### GOAL OF THE EXERCISE
Only the lines from the one containing "The second view" to the end of the entries should be written out, each exactly as it stands, both ends included.

Extracted records
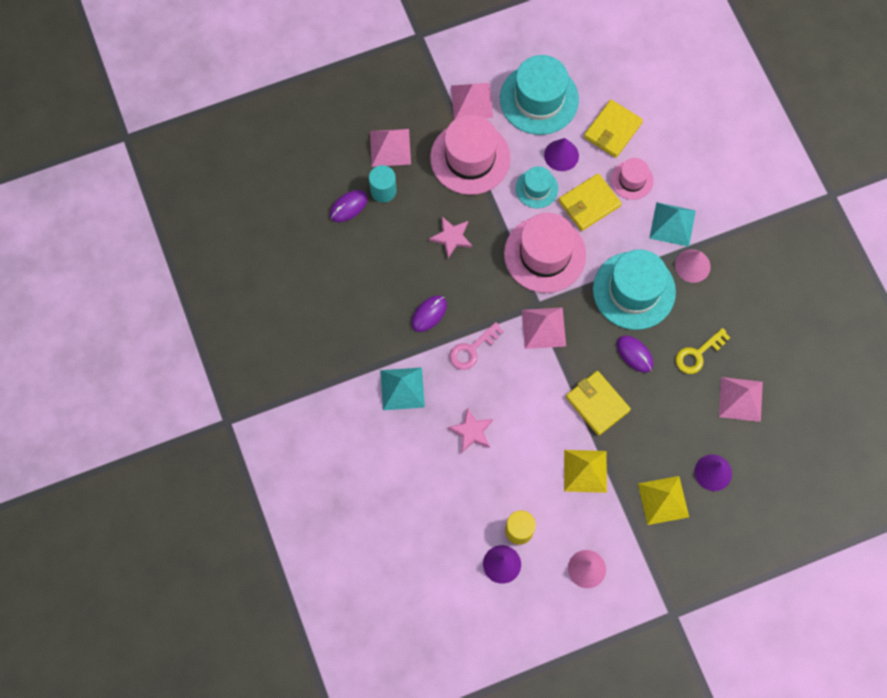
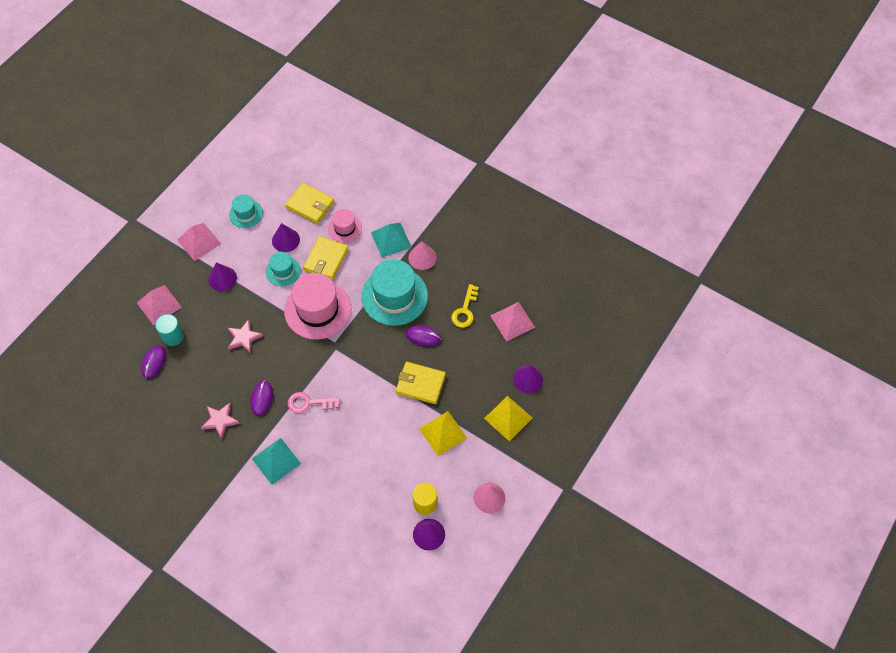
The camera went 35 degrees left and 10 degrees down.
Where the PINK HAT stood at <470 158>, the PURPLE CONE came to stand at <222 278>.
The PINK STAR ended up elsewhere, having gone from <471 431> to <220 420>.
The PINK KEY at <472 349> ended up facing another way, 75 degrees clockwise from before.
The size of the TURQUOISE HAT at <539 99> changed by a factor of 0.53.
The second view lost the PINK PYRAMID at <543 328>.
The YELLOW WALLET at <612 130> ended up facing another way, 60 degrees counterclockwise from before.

### OUTPUT OF THE TASK
The second view lost the PINK PYRAMID at <543 328>.
The YELLOW WALLET at <612 130> ended up facing another way, 60 degrees counterclockwise from before.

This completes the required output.